## Provided data
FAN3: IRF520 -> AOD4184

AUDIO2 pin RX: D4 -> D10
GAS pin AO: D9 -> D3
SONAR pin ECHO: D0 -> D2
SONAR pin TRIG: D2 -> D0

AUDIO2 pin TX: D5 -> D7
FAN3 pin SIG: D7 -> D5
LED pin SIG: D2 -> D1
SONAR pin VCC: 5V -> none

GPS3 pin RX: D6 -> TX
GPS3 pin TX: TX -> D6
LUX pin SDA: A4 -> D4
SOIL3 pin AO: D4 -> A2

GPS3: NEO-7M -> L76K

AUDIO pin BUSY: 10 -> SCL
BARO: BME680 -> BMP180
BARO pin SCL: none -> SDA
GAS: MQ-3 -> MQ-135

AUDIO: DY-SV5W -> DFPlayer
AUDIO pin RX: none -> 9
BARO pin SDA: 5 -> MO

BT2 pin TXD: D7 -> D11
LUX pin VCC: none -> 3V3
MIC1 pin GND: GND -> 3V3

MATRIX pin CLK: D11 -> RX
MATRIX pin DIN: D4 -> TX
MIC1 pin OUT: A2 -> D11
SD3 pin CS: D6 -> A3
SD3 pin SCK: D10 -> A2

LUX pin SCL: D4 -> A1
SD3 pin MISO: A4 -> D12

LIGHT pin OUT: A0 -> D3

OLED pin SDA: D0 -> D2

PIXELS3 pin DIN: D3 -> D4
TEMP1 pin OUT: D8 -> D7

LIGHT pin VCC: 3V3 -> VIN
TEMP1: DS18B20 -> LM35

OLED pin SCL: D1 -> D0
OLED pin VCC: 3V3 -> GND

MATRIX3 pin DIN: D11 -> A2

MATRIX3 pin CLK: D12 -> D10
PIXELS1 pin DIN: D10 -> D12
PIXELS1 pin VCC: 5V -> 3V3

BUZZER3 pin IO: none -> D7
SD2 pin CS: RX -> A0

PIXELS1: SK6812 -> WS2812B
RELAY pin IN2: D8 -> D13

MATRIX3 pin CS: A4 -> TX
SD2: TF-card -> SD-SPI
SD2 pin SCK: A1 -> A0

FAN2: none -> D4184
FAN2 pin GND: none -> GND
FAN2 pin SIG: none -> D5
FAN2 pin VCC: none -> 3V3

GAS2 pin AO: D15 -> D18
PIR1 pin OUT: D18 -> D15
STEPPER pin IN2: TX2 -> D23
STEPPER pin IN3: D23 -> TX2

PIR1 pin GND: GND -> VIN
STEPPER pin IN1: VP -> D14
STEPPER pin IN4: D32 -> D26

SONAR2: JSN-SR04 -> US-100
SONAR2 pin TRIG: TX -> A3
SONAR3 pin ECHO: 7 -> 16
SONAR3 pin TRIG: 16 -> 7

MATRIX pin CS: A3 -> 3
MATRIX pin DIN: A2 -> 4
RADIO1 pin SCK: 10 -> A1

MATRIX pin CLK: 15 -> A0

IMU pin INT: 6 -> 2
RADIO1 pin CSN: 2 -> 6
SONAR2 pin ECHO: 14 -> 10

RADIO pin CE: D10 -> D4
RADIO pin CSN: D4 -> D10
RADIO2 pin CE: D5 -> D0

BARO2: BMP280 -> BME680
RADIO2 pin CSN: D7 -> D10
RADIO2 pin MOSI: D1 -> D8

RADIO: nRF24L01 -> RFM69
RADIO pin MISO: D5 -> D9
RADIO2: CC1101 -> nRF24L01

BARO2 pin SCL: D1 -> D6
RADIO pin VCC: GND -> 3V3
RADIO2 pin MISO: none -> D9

## Assignment
For this exercise, output exactly the lines above from the line with "LUX pin VCC: none -> 3V3" to the line with "RADIO pin CE: D10 -> D4", counting both, and leave out the rest.

## Answer space
LUX pin VCC: none -> 3V3
MIC1 pin GND: GND -> 3V3

MATRIX pin CLK: D11 -> RX
MATRIX pin DIN: D4 -> TX
MIC1 pin OUT: A2 -> D11
SD3 pin CS: D6 -> A3
SD3 pin SCK: D10 -> A2

LUX pin SCL: D4 -> A1
SD3 pin MISO: A4 -> D12

LIGHT pin OUT: A0 -> D3

OLED pin SDA: D0 -> D2

PIXELS3 pin DIN: D3 -> D4
TEMP1 pin OUT: D8 -> D7

LIGHT pin VCC: 3V3 -> VIN
TEMP1: DS18B20 -> LM35

OLED pin SCL: D1 -> D0
OLED pin VCC: 3V3 -> GND

MATRIX3 pin DIN: D11 -> A2

MATRIX3 pin CLK: D12 -> D10
PIXELS1 pin DIN: D10 -> D12
PIXELS1 pin VCC: 5V -> 3V3

BUZZER3 pin IO: none -> D7
SD2 pin CS: RX -> A0

PIXELS1: SK6812 -> WS2812B
RELAY pin IN2: D8 -> D13

MATRIX3 pin CS: A4 -> TX
SD2: TF-card -> SD-SPI
SD2 pin SCK: A1 -> A0

FAN2: none -> D4184
FAN2 pin GND: none -> GND
FAN2 pin SIG: none -> D5
FAN2 pin VCC: none -> 3V3

GAS2 pin AO: D15 -> D18
PIR1 pin OUT: D18 -> D15
STEPPER pin IN2: TX2 -> D23
STEPPER pin IN3: D23 -> TX2

PIR1 pin GND: GND -> VIN
STEPPER pin IN1: VP -> D14
STEPPER pin IN4: D32 -> D26

SONAR2: JSN-SR04 -> US-100
SONAR2 pin TRIG: TX -> A3
SONAR3 pin ECHO: 7 -> 16
SONAR3 pin TRIG: 16 -> 7

MATRIX pin CS: A3 -> 3
MATRIX pin DIN: A2 -> 4
RADIO1 pin SCK: 10 -> A1

MATRIX pin CLK: 15 -> A0

IMU pin INT: 6 -> 2
RADIO1 pin CSN: 2 -> 6
SONAR2 pin ECHO: 14 -> 10

RADIO pin CE: D10 -> D4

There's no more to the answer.